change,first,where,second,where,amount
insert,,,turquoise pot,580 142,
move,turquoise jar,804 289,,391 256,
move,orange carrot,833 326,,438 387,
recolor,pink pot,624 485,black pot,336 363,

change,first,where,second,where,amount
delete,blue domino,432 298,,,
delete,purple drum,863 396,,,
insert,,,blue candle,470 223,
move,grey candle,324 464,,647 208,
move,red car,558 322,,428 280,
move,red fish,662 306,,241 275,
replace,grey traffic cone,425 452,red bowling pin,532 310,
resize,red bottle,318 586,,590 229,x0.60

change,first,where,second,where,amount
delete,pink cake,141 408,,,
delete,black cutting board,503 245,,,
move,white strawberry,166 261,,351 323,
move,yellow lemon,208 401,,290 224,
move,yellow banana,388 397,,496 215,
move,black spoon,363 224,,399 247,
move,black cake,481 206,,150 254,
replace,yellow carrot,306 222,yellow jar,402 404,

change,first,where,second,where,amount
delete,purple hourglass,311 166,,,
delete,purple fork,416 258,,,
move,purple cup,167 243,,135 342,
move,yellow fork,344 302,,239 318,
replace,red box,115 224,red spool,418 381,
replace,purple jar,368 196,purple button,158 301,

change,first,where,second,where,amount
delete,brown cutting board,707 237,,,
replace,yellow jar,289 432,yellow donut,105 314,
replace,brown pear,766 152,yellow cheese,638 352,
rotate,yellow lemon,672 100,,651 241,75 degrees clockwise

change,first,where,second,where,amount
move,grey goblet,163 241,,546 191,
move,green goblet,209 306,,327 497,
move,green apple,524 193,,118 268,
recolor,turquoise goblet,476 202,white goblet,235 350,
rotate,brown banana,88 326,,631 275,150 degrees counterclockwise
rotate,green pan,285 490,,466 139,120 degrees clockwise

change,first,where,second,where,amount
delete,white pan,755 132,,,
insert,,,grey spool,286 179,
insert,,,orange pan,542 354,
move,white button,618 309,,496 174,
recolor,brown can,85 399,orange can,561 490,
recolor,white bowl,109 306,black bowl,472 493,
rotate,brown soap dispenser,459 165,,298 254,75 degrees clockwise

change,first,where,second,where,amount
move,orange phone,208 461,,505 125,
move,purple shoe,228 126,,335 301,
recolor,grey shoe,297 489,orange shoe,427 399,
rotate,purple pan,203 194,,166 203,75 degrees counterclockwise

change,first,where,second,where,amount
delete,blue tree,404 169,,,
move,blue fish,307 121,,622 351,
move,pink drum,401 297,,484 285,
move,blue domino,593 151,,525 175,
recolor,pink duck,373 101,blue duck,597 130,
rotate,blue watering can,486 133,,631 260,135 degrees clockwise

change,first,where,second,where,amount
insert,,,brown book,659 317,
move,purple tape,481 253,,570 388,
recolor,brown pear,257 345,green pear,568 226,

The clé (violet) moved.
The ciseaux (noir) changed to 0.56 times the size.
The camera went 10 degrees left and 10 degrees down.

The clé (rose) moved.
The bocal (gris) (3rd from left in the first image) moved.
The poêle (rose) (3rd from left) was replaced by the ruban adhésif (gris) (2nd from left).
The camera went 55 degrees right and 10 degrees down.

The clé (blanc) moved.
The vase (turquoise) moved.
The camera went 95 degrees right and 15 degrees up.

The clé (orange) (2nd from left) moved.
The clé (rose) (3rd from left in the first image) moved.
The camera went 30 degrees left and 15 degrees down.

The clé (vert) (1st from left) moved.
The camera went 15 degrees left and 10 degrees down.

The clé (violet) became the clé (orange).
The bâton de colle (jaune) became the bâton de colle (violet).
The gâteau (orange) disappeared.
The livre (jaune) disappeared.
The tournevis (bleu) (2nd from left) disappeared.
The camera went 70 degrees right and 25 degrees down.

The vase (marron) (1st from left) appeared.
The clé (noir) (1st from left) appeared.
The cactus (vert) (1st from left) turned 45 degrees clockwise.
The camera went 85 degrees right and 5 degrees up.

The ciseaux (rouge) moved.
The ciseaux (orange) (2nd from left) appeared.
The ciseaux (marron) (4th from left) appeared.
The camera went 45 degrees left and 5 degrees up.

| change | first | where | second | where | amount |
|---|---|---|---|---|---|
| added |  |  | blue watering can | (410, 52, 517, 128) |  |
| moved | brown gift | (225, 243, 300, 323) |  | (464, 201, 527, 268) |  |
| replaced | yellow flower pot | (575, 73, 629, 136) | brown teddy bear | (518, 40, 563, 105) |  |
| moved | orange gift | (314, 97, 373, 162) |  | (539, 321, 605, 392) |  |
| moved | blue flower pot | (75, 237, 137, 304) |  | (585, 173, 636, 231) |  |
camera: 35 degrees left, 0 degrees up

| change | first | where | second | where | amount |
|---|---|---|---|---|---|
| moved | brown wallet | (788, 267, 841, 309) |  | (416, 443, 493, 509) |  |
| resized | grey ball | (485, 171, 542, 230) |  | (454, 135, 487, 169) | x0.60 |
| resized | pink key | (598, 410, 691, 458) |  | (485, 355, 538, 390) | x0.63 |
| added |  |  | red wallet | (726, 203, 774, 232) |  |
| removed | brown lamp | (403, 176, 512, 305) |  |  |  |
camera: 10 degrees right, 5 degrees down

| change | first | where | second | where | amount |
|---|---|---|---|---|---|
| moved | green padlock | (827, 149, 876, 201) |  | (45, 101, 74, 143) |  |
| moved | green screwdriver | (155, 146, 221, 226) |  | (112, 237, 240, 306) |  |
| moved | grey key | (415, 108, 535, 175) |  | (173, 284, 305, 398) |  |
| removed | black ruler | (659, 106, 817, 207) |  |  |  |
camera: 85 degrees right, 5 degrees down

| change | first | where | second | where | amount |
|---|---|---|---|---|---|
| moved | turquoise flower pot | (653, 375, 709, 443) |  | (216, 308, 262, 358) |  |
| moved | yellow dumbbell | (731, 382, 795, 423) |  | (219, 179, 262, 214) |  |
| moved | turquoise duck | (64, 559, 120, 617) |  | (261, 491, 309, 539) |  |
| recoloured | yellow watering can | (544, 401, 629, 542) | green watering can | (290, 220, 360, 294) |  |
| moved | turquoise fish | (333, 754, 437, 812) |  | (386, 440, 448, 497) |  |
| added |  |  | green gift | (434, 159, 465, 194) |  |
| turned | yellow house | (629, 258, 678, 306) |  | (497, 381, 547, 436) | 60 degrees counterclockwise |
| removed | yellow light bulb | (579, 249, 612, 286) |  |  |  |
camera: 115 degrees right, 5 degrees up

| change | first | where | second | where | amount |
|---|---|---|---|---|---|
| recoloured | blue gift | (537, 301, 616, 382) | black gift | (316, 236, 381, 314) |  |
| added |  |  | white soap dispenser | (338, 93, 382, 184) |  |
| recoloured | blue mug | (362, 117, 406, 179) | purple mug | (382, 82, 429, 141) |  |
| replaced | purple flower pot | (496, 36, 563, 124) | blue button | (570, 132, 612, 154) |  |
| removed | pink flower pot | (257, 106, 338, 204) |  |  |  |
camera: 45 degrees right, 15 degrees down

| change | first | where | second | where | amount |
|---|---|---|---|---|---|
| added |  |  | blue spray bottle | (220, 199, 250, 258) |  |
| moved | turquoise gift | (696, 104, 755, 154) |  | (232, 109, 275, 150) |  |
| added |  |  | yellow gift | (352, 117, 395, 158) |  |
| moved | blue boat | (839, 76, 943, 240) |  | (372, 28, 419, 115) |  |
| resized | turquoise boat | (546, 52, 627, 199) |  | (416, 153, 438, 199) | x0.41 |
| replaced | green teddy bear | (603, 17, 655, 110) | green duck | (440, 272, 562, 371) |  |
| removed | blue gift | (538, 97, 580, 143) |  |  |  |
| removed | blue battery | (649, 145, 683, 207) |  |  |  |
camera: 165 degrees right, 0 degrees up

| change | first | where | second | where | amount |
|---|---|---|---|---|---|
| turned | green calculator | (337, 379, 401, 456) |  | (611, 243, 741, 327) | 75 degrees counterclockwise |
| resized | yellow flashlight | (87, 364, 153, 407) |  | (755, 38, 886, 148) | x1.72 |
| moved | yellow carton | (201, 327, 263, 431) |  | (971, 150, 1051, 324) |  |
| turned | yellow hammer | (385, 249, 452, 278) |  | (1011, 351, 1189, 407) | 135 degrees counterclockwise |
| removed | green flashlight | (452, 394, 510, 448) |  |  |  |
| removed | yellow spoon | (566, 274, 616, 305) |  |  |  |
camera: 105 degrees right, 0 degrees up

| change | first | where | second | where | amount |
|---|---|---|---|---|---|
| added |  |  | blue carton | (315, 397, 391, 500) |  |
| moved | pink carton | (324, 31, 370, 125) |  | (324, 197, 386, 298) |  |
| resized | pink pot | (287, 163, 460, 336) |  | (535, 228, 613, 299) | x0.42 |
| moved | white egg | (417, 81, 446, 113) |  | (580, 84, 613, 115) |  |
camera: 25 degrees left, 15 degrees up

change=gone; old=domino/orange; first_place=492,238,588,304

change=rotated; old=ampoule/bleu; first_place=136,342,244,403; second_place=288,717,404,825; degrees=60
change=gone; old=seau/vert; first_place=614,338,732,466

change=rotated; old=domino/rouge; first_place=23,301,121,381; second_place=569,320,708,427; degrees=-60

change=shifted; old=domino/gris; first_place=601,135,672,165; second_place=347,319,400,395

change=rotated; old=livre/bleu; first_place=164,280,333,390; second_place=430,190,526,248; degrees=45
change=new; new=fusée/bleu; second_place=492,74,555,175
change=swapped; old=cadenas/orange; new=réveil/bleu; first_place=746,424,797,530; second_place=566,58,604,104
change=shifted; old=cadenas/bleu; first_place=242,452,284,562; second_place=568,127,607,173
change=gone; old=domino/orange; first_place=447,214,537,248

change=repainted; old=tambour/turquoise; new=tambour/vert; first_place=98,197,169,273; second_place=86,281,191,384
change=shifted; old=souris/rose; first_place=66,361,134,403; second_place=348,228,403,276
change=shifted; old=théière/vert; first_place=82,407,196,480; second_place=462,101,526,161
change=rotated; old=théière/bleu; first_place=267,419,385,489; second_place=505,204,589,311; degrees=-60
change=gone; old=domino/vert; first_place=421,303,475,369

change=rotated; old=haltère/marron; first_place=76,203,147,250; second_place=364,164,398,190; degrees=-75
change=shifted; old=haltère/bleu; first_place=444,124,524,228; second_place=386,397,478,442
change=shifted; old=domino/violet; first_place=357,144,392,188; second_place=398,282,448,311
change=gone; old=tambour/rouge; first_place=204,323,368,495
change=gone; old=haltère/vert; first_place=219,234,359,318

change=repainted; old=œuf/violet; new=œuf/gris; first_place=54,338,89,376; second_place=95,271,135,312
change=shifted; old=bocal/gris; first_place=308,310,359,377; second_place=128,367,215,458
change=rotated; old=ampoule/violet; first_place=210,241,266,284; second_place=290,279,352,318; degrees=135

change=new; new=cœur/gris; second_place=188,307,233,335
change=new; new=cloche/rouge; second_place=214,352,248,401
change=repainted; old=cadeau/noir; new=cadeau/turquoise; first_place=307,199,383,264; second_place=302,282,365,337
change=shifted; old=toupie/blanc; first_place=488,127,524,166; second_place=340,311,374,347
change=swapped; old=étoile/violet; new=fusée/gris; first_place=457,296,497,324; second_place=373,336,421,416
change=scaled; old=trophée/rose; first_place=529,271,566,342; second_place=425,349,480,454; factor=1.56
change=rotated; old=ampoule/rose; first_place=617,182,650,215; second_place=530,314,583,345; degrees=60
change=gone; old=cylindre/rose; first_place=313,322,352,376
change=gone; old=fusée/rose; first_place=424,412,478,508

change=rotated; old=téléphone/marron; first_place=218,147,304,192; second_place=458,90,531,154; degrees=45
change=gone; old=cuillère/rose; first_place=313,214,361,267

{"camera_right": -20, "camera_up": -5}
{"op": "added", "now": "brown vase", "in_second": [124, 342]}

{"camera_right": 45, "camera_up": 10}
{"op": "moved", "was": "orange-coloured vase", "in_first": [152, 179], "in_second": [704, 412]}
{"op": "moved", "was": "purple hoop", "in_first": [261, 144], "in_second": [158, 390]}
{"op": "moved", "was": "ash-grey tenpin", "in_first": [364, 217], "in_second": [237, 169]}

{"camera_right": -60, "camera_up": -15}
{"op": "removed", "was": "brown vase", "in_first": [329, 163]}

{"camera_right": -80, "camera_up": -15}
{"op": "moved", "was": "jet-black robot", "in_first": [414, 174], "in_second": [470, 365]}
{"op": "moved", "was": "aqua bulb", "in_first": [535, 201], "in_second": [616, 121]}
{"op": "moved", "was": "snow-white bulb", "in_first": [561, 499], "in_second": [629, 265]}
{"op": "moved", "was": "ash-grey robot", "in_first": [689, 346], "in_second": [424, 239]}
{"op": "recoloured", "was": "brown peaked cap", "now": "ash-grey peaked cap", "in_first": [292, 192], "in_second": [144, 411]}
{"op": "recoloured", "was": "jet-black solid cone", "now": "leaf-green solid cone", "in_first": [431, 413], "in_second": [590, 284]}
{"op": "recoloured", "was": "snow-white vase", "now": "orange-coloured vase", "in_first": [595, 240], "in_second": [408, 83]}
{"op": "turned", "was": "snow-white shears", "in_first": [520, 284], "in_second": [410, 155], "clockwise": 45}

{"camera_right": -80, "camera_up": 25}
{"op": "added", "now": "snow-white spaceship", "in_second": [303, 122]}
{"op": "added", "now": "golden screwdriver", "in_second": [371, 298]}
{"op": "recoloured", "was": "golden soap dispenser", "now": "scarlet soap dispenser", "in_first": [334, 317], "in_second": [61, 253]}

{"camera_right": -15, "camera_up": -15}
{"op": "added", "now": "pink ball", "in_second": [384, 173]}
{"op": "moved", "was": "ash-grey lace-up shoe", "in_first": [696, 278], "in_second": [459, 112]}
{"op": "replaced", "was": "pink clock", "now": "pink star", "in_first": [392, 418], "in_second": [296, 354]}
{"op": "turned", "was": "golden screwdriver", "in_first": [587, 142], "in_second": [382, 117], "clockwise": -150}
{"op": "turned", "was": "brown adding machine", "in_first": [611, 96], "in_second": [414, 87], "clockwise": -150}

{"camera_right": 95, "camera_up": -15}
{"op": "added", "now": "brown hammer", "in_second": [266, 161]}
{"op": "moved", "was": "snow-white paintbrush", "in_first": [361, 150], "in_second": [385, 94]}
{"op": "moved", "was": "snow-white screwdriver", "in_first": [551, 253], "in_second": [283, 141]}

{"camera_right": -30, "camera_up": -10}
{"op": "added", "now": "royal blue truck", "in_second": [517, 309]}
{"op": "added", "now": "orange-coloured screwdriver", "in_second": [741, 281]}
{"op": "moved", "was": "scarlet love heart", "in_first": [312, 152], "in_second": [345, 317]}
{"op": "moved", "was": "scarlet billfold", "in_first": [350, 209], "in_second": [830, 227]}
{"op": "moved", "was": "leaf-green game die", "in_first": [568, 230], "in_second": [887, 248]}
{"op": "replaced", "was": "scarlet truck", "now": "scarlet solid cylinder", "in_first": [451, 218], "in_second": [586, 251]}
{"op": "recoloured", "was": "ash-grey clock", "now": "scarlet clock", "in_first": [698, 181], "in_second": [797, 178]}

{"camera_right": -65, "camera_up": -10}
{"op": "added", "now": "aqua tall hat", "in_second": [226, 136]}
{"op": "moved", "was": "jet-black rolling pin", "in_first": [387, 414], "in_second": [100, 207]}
┄┄┄┄┄┄┄┄┄┄
**Problem details**
Go through the material and copy every line in which the word "ball" occurs.

**Your response**
| resized | grey ball | (485, 171, 542, 230) |  | (454, 135, 487, 169) | x0.60 |
{"op": "added", "now": "pink ball", "in_second": [384, 173]}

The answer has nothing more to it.